ACTIVITY. Look through the data below and extract, unchanged, the lines from the one that contains "none -> black cone G1 level 1" to the one that contains "green plate H4:H5", both included.

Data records
BEGIN

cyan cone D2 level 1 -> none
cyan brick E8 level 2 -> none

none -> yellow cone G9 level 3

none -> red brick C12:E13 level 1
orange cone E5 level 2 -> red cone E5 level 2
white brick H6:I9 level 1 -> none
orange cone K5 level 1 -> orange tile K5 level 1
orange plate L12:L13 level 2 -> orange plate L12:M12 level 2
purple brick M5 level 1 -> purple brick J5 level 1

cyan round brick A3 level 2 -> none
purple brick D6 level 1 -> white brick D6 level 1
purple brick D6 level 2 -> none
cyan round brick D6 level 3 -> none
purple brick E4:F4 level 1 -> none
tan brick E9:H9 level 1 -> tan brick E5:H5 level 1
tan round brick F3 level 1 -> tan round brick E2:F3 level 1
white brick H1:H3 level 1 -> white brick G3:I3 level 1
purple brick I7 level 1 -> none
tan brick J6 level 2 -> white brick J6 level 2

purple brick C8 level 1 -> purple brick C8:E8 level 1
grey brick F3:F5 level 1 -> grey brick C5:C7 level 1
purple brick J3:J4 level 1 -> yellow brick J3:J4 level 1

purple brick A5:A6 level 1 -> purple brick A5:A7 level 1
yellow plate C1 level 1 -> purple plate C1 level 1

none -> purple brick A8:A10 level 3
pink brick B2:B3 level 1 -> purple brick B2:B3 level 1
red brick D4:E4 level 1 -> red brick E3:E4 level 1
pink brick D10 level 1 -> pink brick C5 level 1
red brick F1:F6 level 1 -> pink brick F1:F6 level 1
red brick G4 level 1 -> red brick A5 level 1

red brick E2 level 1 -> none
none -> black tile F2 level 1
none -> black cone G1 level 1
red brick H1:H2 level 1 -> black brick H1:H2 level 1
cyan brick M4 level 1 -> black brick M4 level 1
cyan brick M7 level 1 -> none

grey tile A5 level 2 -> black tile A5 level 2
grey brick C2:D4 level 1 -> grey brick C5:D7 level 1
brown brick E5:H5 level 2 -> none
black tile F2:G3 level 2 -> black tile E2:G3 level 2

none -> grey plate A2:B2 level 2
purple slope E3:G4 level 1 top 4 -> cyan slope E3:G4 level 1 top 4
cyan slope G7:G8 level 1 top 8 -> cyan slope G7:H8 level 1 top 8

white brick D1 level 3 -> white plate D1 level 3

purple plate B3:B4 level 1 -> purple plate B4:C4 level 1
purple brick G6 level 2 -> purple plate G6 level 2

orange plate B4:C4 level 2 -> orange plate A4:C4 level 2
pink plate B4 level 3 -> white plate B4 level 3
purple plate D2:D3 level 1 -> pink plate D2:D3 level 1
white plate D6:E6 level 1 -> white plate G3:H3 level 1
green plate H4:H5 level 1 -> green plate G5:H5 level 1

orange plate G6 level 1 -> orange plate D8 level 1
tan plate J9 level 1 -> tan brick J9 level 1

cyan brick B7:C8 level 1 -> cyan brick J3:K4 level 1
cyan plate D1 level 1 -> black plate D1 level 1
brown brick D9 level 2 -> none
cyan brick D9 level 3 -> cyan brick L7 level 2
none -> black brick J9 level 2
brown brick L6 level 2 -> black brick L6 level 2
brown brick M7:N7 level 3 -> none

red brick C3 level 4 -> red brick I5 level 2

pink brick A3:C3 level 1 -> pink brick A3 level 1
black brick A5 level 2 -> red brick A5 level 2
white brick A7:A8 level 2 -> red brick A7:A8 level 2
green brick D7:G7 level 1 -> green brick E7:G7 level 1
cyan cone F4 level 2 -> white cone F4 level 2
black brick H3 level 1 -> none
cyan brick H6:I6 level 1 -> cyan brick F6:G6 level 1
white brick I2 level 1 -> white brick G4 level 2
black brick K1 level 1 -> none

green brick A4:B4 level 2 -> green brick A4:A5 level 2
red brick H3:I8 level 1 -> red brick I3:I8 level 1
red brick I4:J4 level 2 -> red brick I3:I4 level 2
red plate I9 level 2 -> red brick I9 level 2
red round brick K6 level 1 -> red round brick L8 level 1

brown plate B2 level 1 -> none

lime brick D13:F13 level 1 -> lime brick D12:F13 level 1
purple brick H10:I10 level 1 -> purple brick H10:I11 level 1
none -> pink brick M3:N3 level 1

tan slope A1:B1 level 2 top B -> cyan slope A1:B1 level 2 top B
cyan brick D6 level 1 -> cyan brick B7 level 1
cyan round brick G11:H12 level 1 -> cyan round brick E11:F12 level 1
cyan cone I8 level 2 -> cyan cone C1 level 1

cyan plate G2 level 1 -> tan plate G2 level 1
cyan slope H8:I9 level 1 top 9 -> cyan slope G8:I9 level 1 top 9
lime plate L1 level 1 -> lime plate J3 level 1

END

ANSWER BOX.
none -> black cone G1 level 1
red brick H1:H2 level 1 -> black brick H1:H2 level 1
cyan brick M4 level 1 -> black brick M4 level 1
cyan brick M7 level 1 -> none

grey tile A5 level 2 -> black tile A5 level 2
grey brick C2:D4 level 1 -> grey brick C5:D7 level 1
brown brick E5:H5 level 2 -> none
black tile F2:G3 level 2 -> black tile E2:G3 level 2

none -> grey plate A2:B2 level 2
purple slope E3:G4 level 1 top 4 -> cyan slope E3:G4 level 1 top 4
cyan slope G7:G8 level 1 top 8 -> cyan slope G7:H8 level 1 top 8

white brick D1 level 3 -> white plate D1 level 3

purple plate B3:B4 level 1 -> purple plate B4:C4 level 1
purple brick G6 level 2 -> purple plate G6 level 2

orange plate B4:C4 level 2 -> orange plate A4:C4 level 2
pink plate B4 level 3 -> white plate B4 level 3
purple plate D2:D3 level 1 -> pink plate D2:D3 level 1
white plate D6:E6 level 1 -> white plate G3:H3 level 1
green plate H4:H5 level 1 -> green plate G5:H5 level 1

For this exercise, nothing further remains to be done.